■ GIVEN RECORDS ■
----
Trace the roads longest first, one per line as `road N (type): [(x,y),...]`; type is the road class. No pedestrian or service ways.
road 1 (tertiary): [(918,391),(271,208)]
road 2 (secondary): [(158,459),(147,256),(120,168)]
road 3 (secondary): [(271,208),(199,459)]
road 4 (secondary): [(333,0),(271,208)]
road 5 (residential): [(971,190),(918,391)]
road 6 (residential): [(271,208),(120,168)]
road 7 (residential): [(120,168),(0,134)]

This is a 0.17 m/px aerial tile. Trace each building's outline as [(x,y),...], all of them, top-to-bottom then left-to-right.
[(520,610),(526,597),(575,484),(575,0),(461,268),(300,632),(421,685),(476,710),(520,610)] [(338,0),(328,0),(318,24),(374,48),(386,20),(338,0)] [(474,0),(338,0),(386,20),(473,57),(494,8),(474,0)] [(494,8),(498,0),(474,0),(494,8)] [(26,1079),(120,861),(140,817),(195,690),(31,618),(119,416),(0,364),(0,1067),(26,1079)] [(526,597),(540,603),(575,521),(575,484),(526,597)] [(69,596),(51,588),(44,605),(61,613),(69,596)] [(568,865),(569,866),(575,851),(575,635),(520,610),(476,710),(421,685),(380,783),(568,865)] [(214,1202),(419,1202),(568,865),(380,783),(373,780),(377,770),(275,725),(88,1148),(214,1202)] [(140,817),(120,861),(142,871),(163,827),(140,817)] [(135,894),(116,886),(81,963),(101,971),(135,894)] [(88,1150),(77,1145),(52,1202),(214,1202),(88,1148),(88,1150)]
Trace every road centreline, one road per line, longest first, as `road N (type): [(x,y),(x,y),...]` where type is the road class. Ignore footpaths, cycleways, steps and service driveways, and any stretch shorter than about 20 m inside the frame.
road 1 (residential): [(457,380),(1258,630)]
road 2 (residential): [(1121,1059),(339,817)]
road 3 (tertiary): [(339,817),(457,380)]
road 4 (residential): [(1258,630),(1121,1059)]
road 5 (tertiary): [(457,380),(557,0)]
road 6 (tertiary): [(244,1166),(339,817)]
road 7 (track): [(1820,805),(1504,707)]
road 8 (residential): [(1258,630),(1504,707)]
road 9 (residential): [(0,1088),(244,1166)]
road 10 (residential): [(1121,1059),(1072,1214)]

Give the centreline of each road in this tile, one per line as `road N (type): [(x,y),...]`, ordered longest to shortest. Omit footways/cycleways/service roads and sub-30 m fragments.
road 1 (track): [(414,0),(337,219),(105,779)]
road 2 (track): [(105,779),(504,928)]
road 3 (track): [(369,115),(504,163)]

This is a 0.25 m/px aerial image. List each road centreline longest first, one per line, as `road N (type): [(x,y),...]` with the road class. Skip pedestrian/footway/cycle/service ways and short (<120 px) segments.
----
■ WORK INSTRUCTION ■
Each record should be transcribed exactly as it was written.

■ TASK ANSWER ■
Trace the roads longest first, one per line as `road N (type): [(x,y),...]`; type is the road class. No pedestrian or service ways.
road 1 (tertiary): [(918,391),(271,208)]
road 2 (secondary): [(158,459),(147,256),(120,168)]
road 3 (secondary): [(271,208),(199,459)]
road 4 (secondary): [(333,0),(271,208)]
road 5 (residential): [(971,190),(918,391)]
road 6 (residential): [(271,208),(120,168)]
road 7 (residential): [(120,168),(0,134)]

This is a 0.17 m/px aerial tile. Trace each building's outline as [(x,y),...], all of them, top-to-bottom then left-to-right.
[(520,610),(526,597),(575,484),(575,0),(461,268),(300,632),(421,685),(476,710),(520,610)] [(338,0),(328,0),(318,24),(374,48),(386,20),(338,0)] [(474,0),(338,0),(386,20),(473,57),(494,8),(474,0)] [(494,8),(498,0),(474,0),(494,8)] [(26,1079),(120,861),(140,817),(195,690),(31,618),(119,416),(0,364),(0,1067),(26,1079)] [(526,597),(540,603),(575,521),(575,484),(526,597)] [(69,596),(51,588),(44,605),(61,613),(69,596)] [(568,865),(569,866),(575,851),(575,635),(520,610),(476,710),(421,685),(380,783),(568,865)] [(214,1202),(419,1202),(568,865),(380,783),(373,780),(377,770),(275,725),(88,1148),(214,1202)] [(140,817),(120,861),(142,871),(163,827),(140,817)] [(135,894),(116,886),(81,963),(101,971),(135,894)] [(88,1150),(77,1145),(52,1202),(214,1202),(88,1148),(88,1150)]
Trace every road centreline, one road per line, longest first, as `road N (type): [(x,y),(x,y),...]` where type is the road class. Ignore footpaths, cycleways, steps and service driveways, and any stretch shorter than about 20 m inside the frame.
road 1 (residential): [(457,380),(1258,630)]
road 2 (residential): [(1121,1059),(339,817)]
road 3 (tertiary): [(339,817),(457,380)]
road 4 (residential): [(1258,630),(1121,1059)]
road 5 (tertiary): [(457,380),(557,0)]
road 6 (tertiary): [(244,1166),(339,817)]
road 7 (track): [(1820,805),(1504,707)]
road 8 (residential): [(1258,630),(1504,707)]
road 9 (residential): [(0,1088),(244,1166)]
road 10 (residential): [(1121,1059),(1072,1214)]

Give the centreline of each road in this tile, one per line as `road N (type): [(x,y),...]`, ordered longest to shortest. Omit footways/cycleways/service roads and sub-30 m fragments.
road 1 (track): [(414,0),(337,219),(105,779)]
road 2 (track): [(105,779),(504,928)]
road 3 (track): [(369,115),(504,163)]

This is a 0.25 m/px aerial image. List each road centreline longest first, one per line, as `road N (type): [(x,y),...]` with the road class. Skip pedestrian/footway/cycle/service ways and short (<120 px) segments.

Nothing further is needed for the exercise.